- PROBLEM DETAILS: The answer must be a word-for-word copy of the records below, with every picture left out.

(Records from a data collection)
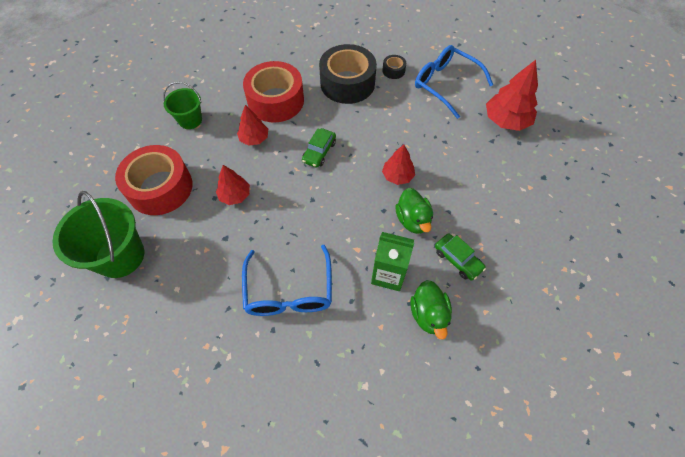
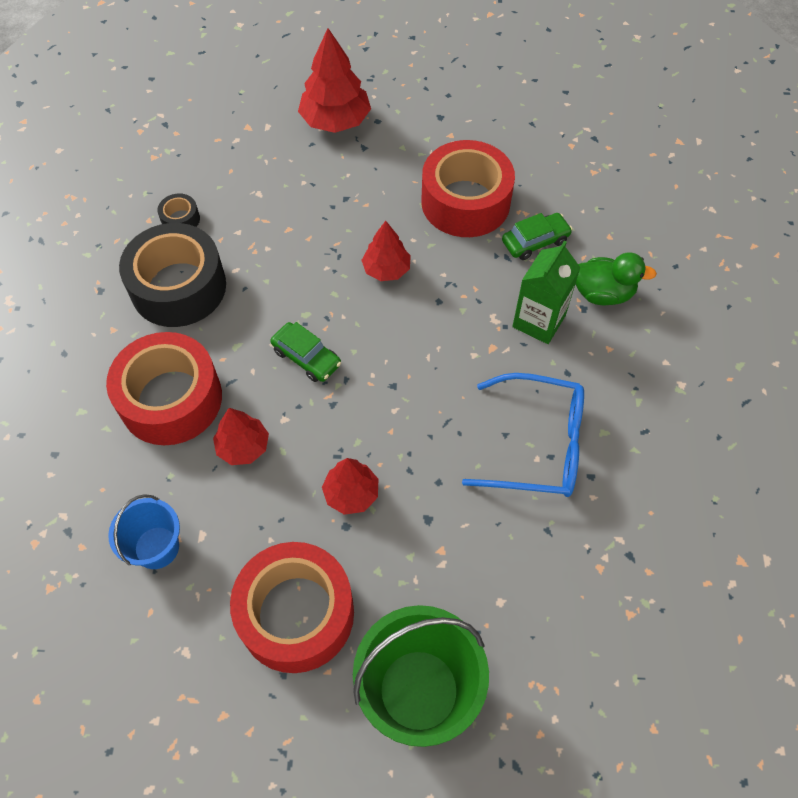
camera: 75 degrees left, 0 degrees up
(190, 120) = (156, 547): green bucket -> blue bucket
(413, 220) = (464, 272): green duck -> none
(445, 84) = (239, 165): blue glasses -> none
(473, 208) = (465, 202): none -> red tape

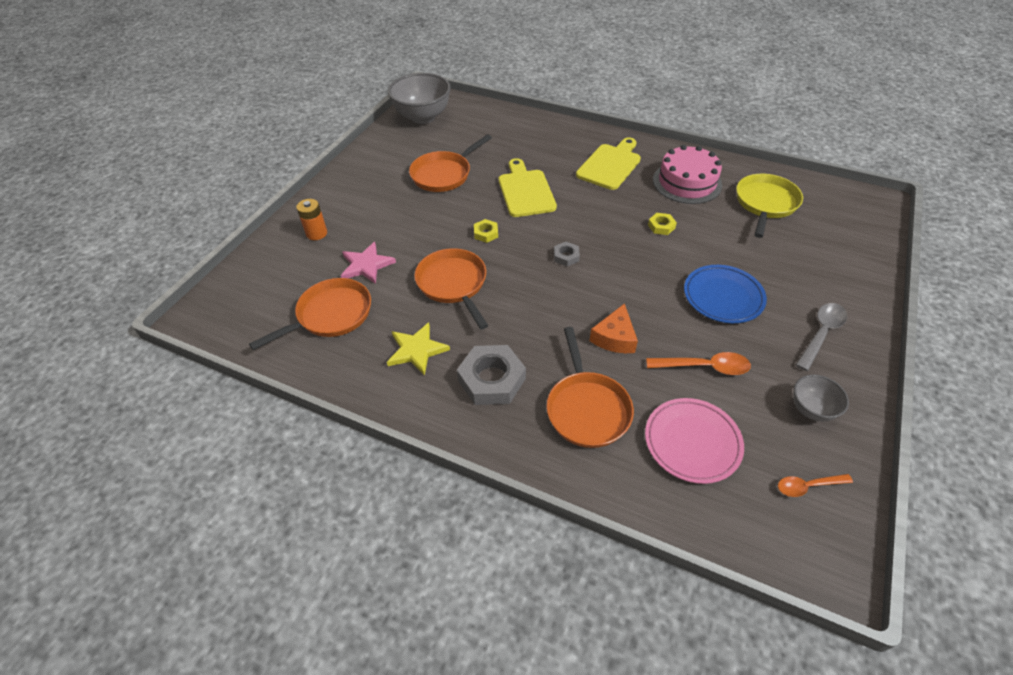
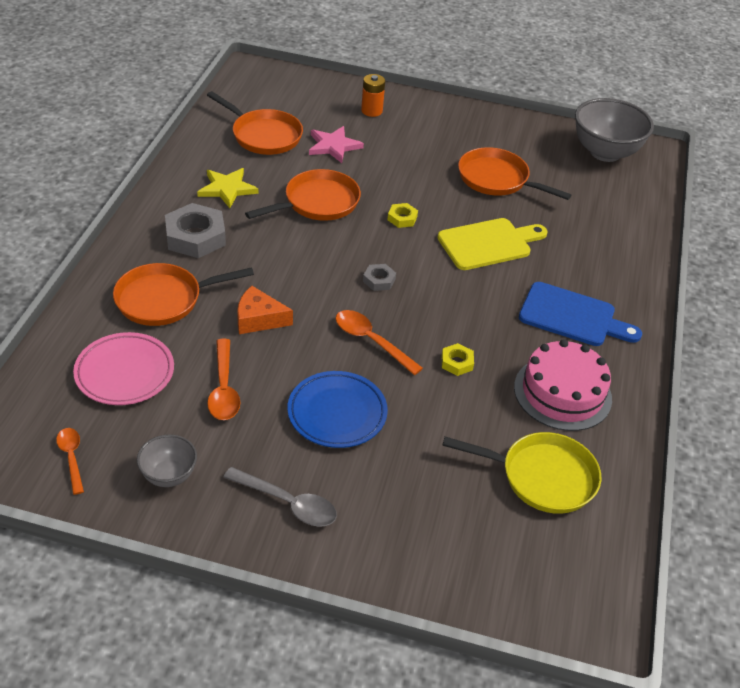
camera: 75 degrees right, 5 degrees down
(610, 165) = (572, 316): yellow cutting board -> blue cutting board
(640, 269) = (371, 341): none -> orange spoon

- RESULT OF THIS TASK:
camera: 75 degrees left, 0 degrees up
(190, 120) = (156, 547): green bucket -> blue bucket
(413, 220) = (464, 272): green duck -> none
(445, 84) = (239, 165): blue glasses -> none
(473, 208) = (465, 202): none -> red tape

camera: 75 degrees right, 5 degrees down
(610, 165) = (572, 316): yellow cutting board -> blue cutting board
(640, 269) = (371, 341): none -> orange spoon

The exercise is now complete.